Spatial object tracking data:
################
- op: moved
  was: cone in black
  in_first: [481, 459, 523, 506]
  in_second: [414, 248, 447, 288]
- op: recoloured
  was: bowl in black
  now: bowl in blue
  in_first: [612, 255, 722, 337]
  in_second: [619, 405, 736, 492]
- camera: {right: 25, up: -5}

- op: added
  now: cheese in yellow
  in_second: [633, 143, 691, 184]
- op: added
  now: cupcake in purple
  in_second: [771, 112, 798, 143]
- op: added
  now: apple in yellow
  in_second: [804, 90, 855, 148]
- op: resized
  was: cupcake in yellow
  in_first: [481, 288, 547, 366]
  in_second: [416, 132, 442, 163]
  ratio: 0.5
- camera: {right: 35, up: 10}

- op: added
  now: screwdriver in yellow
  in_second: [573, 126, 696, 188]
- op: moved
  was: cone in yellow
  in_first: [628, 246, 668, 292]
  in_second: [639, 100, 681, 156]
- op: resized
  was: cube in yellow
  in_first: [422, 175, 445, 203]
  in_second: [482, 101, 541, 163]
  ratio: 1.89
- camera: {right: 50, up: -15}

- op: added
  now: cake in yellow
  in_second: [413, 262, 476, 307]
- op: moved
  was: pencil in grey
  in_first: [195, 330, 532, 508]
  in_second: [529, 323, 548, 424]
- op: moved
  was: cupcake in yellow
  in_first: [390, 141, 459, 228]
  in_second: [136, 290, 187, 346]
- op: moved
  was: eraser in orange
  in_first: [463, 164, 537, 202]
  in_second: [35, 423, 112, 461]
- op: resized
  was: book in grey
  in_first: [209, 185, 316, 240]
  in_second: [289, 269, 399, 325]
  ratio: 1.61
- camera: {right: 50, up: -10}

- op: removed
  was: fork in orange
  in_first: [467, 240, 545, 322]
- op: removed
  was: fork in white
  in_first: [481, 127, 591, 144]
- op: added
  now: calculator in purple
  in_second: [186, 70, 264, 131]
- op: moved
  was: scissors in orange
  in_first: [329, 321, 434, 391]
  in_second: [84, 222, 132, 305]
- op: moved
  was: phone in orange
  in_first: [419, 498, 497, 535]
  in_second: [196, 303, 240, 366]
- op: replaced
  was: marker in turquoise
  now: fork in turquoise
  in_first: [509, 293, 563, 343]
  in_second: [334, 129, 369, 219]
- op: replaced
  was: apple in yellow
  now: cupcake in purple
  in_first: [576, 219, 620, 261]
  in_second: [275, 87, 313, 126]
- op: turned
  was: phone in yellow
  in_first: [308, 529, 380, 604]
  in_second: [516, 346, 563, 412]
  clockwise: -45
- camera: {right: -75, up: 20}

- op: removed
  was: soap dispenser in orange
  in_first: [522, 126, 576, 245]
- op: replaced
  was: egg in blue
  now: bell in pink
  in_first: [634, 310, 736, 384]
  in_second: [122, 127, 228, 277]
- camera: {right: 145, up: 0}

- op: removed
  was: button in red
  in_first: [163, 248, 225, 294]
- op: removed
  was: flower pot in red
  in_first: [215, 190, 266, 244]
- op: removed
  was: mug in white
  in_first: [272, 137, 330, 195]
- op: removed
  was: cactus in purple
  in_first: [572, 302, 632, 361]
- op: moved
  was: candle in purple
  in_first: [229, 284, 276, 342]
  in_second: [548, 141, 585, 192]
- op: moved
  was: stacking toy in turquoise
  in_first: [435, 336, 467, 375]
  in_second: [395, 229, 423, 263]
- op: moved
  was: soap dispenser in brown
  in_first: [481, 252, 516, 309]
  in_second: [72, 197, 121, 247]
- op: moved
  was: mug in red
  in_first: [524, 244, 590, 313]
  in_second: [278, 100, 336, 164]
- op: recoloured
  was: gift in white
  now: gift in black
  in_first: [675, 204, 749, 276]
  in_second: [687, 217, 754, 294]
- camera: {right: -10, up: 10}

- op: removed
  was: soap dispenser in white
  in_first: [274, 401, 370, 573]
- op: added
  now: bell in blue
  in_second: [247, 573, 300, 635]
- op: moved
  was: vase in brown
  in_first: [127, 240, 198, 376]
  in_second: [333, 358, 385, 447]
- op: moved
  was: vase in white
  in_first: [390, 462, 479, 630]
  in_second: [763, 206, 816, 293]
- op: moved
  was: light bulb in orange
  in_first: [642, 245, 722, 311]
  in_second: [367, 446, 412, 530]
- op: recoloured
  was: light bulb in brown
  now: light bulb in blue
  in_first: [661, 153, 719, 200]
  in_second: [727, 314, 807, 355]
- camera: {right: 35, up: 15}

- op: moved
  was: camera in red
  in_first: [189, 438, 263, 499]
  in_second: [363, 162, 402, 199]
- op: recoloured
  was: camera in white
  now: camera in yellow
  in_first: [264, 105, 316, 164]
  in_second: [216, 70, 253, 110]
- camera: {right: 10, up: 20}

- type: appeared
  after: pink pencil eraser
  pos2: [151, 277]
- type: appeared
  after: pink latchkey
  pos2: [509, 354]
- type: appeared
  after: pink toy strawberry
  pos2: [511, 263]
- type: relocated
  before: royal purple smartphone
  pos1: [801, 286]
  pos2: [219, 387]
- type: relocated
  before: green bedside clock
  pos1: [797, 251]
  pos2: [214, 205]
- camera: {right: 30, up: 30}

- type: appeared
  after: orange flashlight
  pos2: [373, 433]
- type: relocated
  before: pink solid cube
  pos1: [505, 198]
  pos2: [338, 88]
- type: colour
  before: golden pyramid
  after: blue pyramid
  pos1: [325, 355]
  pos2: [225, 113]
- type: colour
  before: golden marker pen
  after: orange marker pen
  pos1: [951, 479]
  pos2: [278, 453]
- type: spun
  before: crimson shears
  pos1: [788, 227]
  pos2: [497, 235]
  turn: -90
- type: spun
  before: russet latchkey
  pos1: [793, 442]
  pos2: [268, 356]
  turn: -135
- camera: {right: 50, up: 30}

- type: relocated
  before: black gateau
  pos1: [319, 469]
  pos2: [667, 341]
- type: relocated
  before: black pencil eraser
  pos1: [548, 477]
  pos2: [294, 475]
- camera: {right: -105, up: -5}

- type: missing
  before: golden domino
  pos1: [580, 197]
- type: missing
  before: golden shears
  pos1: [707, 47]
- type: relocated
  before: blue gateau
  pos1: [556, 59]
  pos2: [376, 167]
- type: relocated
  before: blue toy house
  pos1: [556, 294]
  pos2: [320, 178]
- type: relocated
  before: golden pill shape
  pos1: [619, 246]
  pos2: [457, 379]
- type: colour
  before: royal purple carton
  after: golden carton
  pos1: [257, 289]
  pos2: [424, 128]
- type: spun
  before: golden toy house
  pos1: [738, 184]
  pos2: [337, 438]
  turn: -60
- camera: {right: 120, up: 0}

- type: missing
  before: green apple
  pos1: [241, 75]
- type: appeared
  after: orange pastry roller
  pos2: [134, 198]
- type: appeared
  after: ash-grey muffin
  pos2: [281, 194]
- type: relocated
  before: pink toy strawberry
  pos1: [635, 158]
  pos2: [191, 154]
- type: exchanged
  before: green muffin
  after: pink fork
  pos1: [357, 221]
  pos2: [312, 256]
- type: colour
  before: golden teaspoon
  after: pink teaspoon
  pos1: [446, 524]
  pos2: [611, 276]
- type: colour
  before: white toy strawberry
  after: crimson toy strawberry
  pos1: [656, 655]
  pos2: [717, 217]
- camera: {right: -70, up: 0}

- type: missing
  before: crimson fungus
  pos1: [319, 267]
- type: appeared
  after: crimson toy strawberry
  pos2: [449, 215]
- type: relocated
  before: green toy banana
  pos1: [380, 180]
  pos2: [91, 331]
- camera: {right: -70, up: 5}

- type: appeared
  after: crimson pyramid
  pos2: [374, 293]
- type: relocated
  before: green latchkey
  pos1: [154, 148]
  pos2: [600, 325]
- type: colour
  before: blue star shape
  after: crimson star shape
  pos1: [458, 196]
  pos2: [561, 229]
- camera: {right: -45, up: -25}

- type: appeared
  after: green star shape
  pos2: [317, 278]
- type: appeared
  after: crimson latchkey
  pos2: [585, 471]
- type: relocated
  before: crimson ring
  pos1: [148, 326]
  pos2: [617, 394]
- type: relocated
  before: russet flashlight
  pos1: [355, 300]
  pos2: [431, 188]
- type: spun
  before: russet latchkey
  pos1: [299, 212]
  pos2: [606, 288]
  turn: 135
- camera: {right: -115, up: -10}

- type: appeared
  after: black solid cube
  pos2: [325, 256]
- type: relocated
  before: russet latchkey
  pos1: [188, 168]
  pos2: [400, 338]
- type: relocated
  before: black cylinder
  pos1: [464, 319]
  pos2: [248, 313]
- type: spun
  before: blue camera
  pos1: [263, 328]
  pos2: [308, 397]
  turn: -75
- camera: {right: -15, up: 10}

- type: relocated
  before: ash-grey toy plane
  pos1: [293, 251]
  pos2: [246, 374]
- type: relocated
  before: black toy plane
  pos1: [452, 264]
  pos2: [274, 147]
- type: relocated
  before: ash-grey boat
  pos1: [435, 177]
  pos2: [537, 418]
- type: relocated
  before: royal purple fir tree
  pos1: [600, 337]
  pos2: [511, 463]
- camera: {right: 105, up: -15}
################
If a line in the records holds the string "eraser", copy it.

*REPLY TO THE TASK*:
  was: eraser in orange
  after: pink pencil eraser
  before: black pencil eraser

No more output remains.